WHAT IS REQUIRED:
This exercise asks for every line of the material that includes the word "degrees".

DATA:
________________________
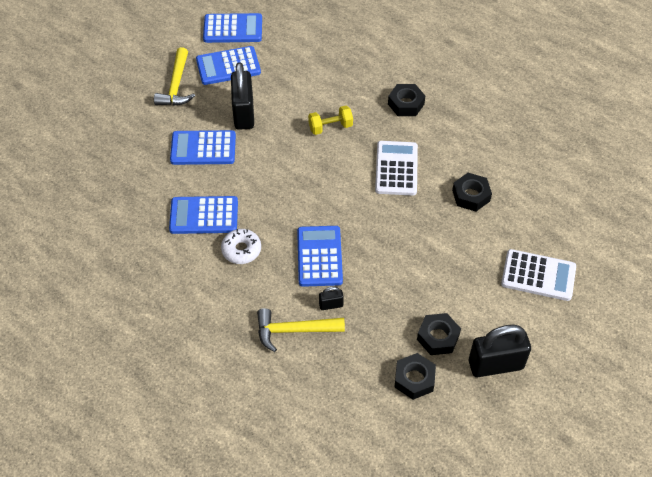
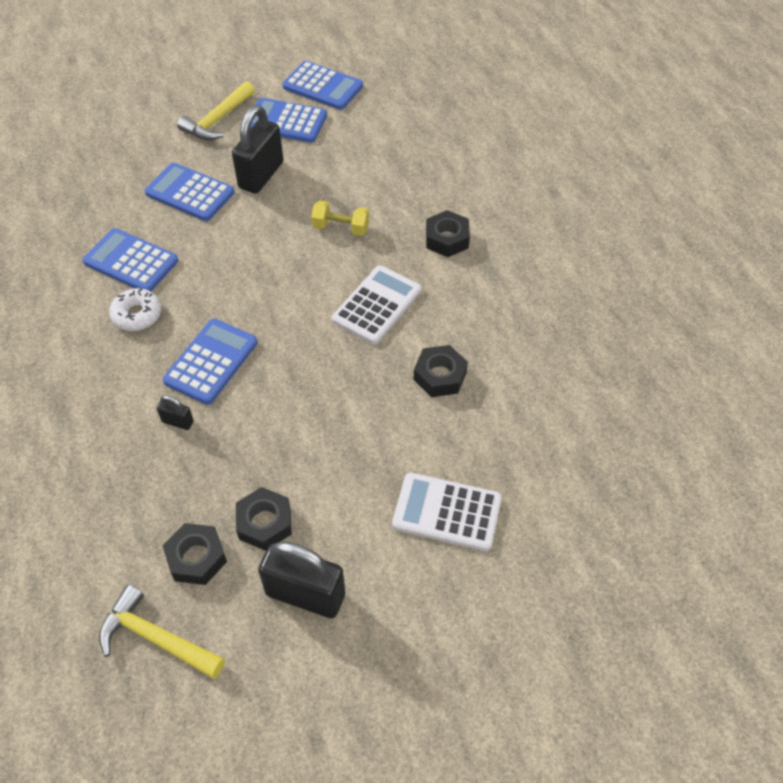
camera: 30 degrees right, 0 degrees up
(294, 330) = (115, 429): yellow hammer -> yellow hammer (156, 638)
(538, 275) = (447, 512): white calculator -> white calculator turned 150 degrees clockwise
________________________
THE ANSWER:
camera: 30 degrees right, 0 degrees up
(538, 275) = (447, 512): white calculator -> white calculator turned 150 degrees clockwise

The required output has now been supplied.